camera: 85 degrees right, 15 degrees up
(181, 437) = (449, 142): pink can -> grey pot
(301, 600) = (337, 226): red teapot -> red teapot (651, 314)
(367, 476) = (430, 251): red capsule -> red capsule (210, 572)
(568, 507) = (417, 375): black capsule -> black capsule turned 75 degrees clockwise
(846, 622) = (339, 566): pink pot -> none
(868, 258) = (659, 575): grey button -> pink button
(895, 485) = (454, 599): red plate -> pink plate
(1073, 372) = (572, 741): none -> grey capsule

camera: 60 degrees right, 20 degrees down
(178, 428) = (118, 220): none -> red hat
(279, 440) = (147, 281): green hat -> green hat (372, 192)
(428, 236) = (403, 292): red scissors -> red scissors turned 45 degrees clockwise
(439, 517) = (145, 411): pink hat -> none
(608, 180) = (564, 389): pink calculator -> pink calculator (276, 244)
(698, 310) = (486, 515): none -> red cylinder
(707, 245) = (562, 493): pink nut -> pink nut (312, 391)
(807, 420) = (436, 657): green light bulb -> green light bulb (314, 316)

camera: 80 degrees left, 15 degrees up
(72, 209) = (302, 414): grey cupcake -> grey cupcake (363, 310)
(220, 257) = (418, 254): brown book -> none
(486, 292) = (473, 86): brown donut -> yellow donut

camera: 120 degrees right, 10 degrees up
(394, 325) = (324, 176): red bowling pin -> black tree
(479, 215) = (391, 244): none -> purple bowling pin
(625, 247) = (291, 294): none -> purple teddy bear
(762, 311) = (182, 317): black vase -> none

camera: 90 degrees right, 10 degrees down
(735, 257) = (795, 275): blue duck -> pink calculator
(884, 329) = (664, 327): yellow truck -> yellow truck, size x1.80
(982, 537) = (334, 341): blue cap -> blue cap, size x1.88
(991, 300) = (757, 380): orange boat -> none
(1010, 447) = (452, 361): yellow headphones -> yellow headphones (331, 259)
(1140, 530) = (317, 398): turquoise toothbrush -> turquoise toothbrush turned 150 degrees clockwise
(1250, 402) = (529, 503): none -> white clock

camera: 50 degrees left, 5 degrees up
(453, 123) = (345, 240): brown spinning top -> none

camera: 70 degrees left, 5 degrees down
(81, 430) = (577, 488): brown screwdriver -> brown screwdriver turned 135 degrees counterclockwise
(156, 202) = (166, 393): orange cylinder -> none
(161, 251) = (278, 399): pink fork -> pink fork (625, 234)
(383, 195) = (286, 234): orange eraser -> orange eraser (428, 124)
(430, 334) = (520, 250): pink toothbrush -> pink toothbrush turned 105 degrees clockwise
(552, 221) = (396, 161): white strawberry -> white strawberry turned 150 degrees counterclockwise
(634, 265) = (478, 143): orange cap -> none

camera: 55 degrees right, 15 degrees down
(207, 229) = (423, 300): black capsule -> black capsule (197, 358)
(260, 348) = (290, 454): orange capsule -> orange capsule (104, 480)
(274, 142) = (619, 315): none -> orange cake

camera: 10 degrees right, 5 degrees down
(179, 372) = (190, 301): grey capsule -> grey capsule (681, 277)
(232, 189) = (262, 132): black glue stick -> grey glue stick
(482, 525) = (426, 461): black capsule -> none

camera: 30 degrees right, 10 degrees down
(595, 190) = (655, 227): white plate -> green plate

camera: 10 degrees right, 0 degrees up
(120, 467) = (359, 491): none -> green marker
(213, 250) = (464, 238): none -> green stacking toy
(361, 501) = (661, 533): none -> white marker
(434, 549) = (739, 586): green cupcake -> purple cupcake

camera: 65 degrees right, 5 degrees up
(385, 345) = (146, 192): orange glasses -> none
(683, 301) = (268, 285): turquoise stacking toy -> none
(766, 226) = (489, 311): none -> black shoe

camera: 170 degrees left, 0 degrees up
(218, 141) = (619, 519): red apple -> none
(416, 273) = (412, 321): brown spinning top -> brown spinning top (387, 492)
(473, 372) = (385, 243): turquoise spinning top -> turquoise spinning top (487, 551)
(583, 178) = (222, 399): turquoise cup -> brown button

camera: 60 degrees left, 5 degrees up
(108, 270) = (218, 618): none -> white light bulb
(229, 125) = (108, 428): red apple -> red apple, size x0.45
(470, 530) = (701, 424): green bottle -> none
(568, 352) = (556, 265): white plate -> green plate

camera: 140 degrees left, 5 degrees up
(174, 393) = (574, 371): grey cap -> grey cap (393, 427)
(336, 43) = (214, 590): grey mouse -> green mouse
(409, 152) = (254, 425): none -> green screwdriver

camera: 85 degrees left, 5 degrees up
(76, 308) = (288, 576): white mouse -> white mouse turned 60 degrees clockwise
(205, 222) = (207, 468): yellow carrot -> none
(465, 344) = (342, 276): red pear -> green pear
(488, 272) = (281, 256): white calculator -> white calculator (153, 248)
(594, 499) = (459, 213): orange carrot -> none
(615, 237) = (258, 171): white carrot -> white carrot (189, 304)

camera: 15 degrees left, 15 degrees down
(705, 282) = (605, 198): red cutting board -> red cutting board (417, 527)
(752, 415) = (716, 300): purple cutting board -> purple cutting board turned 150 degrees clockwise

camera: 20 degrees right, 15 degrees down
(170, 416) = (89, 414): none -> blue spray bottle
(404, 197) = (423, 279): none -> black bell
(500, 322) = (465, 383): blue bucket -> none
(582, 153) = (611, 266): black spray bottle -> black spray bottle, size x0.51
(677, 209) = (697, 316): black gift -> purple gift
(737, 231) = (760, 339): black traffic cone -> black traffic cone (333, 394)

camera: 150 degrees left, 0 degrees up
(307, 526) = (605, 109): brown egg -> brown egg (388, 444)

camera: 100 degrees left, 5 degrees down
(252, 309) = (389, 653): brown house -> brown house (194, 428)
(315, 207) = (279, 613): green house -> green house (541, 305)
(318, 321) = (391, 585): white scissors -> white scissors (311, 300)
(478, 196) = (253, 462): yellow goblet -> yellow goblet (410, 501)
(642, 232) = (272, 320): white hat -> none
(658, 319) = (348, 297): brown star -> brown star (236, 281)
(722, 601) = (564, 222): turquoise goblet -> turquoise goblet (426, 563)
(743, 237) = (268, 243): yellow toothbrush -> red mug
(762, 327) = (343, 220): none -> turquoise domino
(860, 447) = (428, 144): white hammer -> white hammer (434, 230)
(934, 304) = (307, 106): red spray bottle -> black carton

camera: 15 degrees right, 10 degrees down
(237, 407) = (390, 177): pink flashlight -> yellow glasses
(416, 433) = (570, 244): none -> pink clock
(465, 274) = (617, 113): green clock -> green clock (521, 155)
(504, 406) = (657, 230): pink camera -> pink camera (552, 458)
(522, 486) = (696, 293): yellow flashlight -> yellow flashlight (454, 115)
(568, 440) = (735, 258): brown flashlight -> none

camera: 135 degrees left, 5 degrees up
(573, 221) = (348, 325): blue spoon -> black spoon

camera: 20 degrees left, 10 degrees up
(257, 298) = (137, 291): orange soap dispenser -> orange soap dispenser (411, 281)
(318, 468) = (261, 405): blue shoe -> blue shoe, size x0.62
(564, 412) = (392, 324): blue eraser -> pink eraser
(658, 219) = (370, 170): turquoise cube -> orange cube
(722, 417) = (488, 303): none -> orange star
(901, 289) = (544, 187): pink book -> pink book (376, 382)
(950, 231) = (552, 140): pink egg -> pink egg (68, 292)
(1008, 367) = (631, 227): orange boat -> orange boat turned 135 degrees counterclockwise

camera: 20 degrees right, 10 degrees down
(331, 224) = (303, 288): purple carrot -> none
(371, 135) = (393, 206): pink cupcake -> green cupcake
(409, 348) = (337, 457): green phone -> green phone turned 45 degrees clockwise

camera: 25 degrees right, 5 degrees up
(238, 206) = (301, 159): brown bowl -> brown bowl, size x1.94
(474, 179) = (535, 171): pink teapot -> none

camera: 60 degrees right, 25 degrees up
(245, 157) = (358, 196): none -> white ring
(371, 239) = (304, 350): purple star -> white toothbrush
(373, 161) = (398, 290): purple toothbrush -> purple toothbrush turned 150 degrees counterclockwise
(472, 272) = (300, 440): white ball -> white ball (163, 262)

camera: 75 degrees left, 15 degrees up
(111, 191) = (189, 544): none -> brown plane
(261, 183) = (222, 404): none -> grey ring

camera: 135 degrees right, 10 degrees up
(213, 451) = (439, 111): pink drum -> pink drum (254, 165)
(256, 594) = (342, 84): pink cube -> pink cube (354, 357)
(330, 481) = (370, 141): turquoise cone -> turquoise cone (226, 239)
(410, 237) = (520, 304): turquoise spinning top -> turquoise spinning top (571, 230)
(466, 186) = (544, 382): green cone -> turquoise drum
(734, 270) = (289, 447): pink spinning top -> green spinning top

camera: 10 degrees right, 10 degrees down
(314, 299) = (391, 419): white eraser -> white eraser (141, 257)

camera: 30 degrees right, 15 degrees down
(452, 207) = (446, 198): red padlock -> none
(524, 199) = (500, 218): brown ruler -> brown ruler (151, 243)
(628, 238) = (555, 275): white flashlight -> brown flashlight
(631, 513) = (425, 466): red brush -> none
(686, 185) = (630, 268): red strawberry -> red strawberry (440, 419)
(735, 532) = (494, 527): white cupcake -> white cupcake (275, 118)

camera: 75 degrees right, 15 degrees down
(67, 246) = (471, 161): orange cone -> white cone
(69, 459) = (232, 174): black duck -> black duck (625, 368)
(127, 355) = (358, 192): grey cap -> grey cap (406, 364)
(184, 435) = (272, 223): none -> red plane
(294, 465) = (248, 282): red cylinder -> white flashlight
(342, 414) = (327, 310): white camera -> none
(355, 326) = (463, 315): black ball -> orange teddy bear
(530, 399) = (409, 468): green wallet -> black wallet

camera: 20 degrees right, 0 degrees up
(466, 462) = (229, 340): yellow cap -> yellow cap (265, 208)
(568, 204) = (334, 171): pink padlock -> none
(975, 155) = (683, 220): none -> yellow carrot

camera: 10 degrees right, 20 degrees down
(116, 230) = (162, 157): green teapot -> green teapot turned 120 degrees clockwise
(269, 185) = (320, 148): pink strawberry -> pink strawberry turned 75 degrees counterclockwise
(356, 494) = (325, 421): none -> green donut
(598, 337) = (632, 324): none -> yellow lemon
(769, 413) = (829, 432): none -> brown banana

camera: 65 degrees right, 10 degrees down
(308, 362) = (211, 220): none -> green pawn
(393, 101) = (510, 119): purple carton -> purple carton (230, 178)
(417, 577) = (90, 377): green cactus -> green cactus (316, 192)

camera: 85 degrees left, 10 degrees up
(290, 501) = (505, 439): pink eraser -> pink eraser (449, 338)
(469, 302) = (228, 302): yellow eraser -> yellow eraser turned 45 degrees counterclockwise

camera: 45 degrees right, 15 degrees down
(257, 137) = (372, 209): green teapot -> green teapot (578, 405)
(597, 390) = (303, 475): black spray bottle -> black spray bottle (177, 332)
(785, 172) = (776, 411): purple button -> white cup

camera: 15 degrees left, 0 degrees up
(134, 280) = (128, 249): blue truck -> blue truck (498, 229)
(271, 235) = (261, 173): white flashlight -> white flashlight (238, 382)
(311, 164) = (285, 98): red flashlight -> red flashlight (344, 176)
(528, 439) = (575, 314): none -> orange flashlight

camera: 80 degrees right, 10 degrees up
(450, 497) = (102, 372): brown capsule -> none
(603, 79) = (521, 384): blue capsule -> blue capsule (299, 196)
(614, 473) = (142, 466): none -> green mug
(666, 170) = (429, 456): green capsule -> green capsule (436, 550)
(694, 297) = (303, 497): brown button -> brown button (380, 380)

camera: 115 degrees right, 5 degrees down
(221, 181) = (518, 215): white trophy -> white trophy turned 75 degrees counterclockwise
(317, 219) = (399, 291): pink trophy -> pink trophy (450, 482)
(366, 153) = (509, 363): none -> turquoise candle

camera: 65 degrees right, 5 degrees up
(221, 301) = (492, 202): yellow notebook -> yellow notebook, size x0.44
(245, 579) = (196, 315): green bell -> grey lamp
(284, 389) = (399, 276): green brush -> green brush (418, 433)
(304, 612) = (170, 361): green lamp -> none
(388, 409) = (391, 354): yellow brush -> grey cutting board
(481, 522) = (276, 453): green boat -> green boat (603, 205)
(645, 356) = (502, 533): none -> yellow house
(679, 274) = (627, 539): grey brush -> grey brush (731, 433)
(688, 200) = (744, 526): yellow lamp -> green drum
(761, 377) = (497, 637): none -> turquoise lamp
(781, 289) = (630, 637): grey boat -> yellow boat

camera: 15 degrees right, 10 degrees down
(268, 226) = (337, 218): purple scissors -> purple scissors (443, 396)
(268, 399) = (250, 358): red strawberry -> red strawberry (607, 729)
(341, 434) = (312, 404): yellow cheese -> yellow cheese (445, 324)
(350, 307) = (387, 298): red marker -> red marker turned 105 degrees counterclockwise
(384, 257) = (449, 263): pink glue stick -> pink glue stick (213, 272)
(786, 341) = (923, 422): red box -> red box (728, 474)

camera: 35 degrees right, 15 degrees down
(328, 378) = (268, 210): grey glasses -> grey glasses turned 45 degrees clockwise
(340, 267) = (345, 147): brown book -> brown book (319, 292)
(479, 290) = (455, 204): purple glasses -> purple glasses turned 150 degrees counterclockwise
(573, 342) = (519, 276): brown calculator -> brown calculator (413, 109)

____

## EXERCISE REQUIREMENTS
What belongs in the answer is each line of the data that has the word "glue".

## RESPONSE AREA
(232, 189) = (262, 132): black glue stick -> grey glue stick
(384, 257) = (449, 263): pink glue stick -> pink glue stick (213, 272)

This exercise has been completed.